Please print, exactly, only the lines in the entries below from the line that has "zuvata (green) (no. 2 from left)" through the line that has "subakek (yellow) (no. 3 from left)". Pictures don't go in.
Working data: Begin
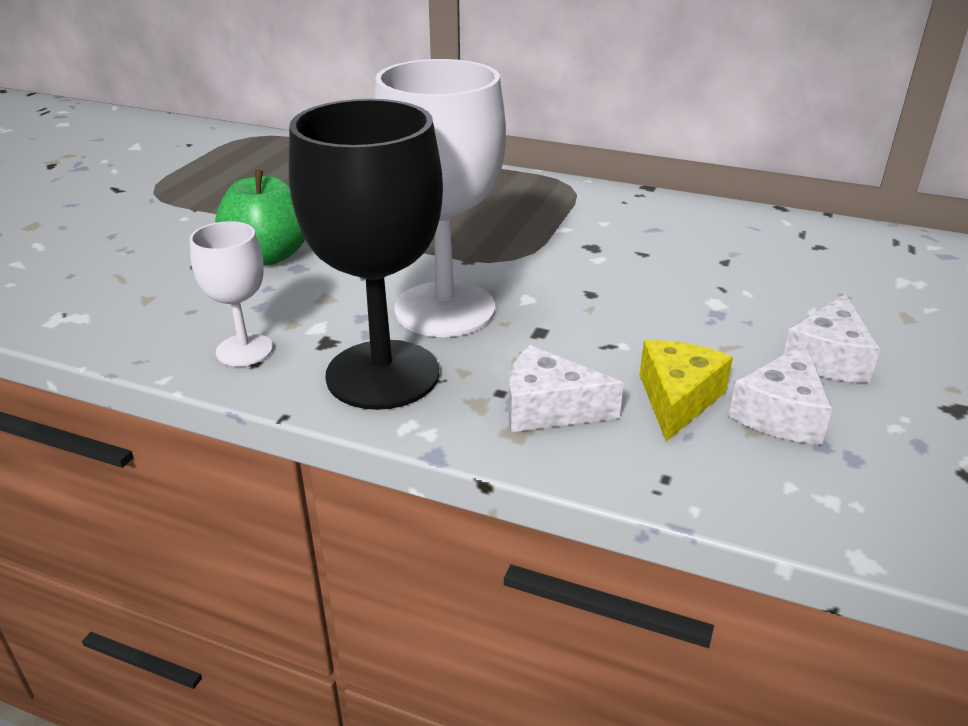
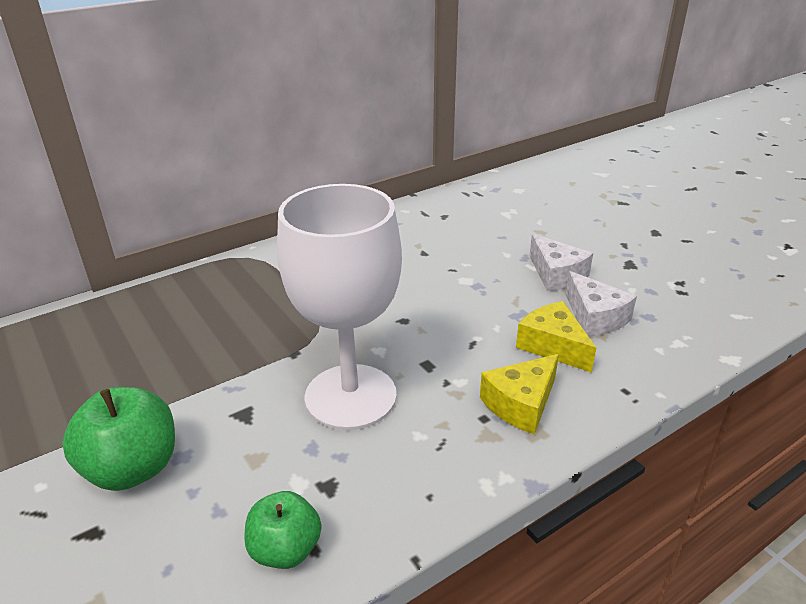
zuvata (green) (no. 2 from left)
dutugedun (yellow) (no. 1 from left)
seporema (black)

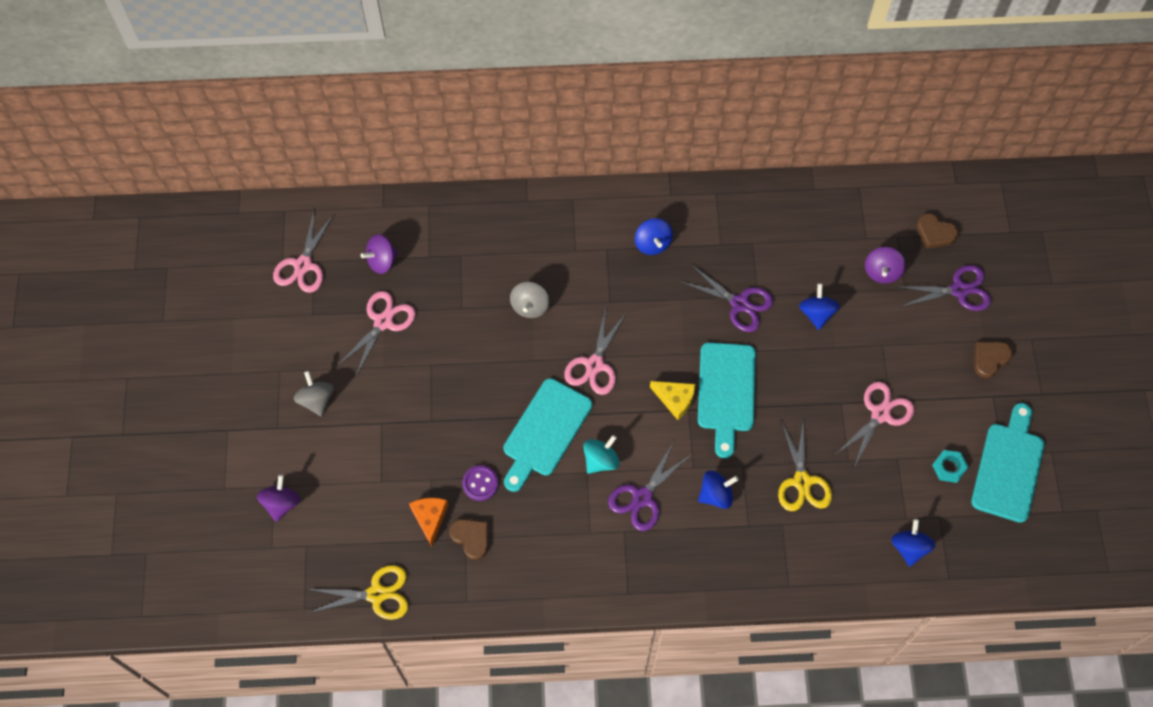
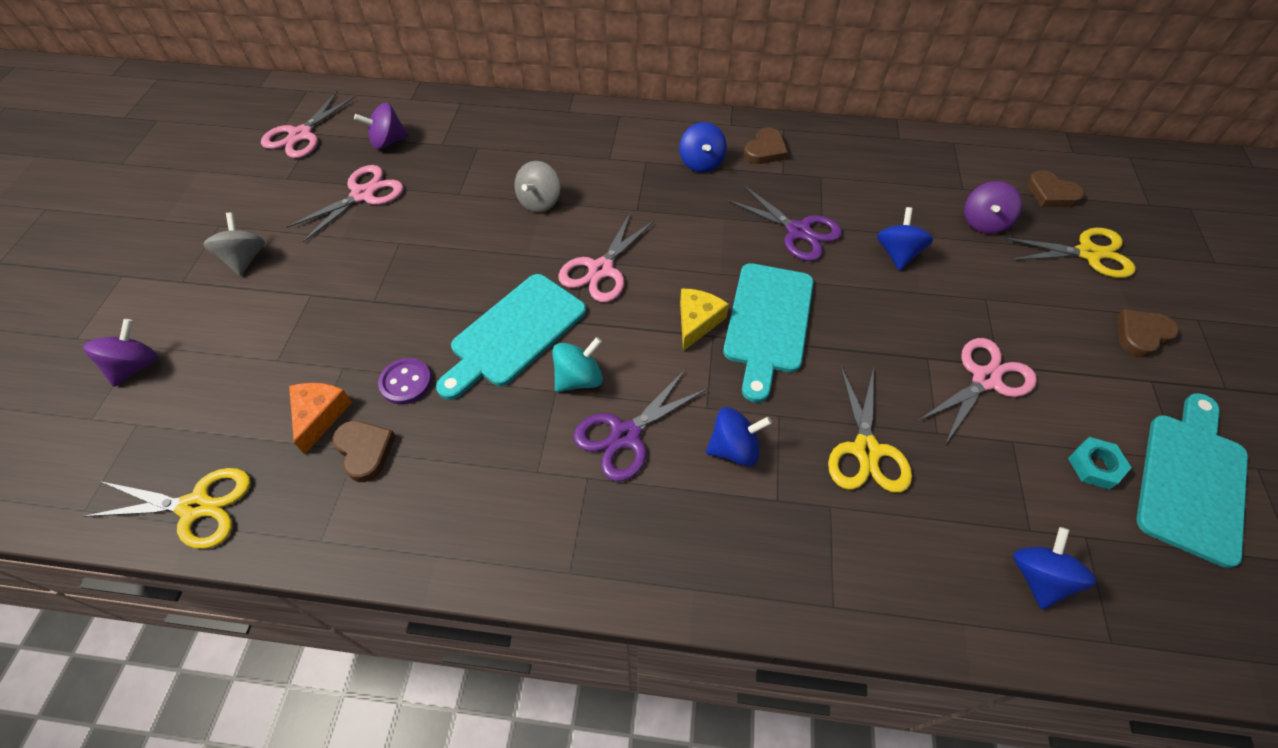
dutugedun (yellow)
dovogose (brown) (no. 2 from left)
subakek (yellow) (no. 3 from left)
Working data: End
Working data: Begin
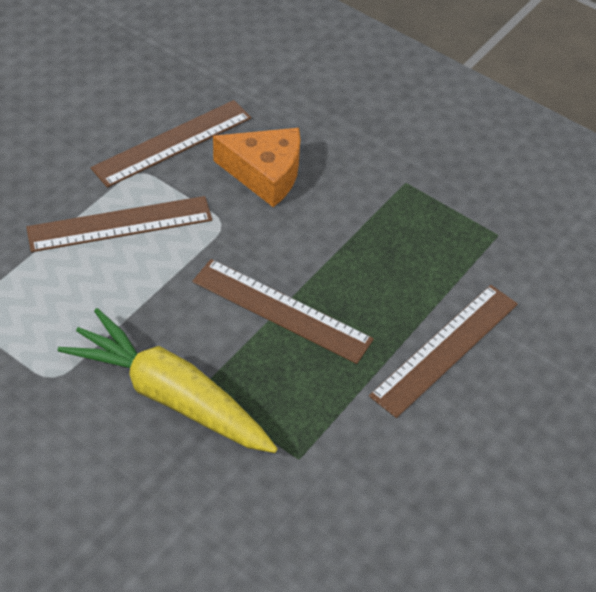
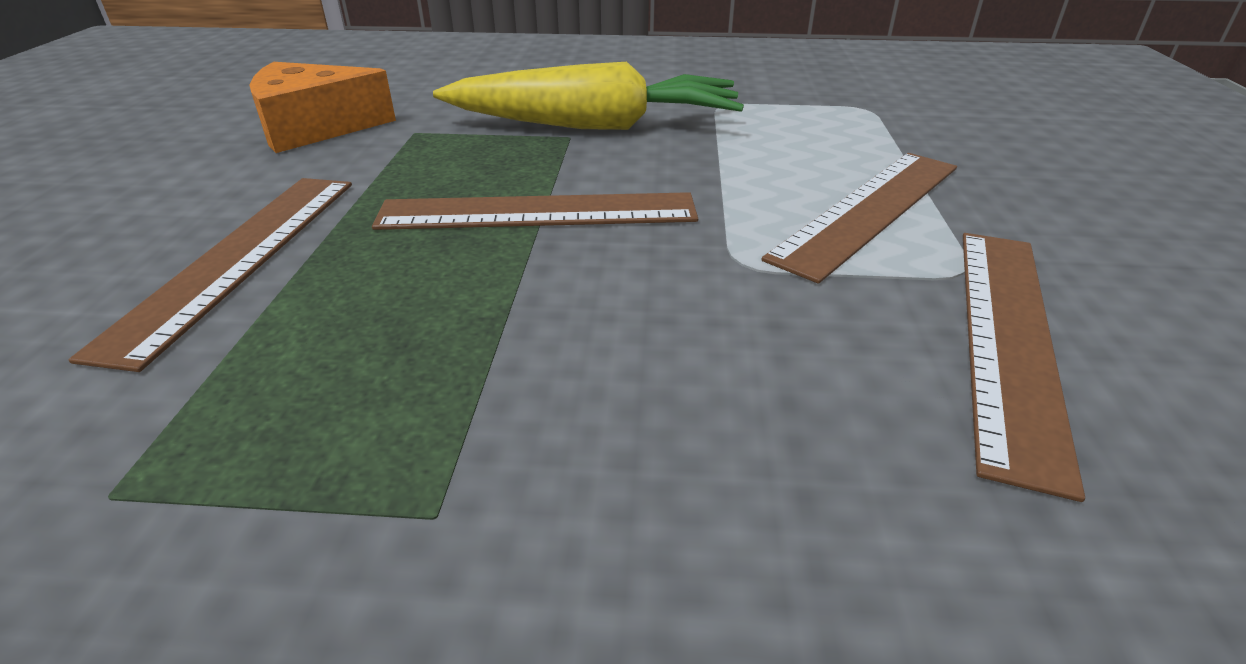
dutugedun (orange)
Working data: End
Working data: Begin
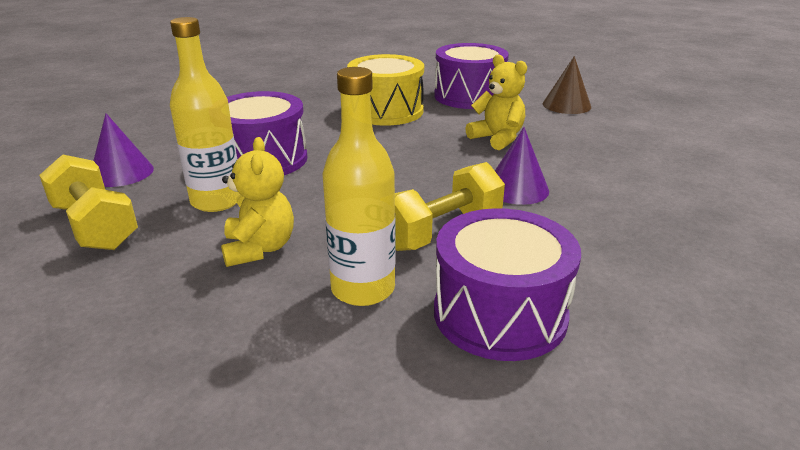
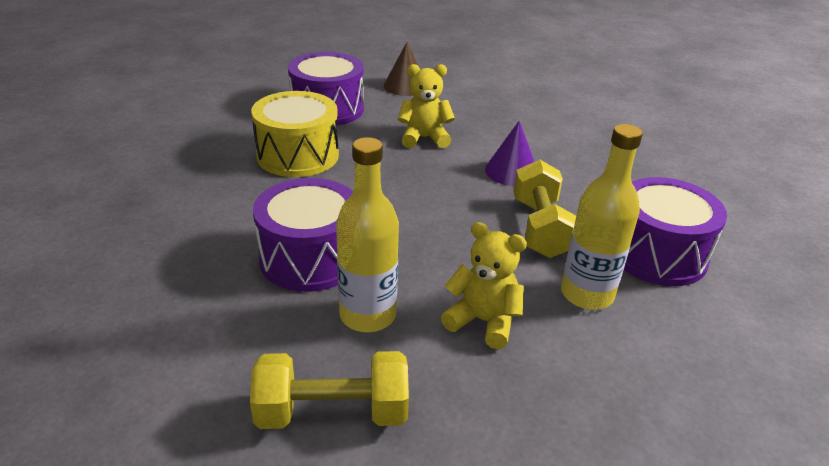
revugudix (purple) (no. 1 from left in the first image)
Working data: End
(Written response):
zuvata (green) (no. 2 from left)
dutugedun (yellow) (no. 1 from left)
seporema (black)

dutugedun (yellow)
dovogose (brown) (no. 2 from left)
subakek (yellow) (no. 3 from left)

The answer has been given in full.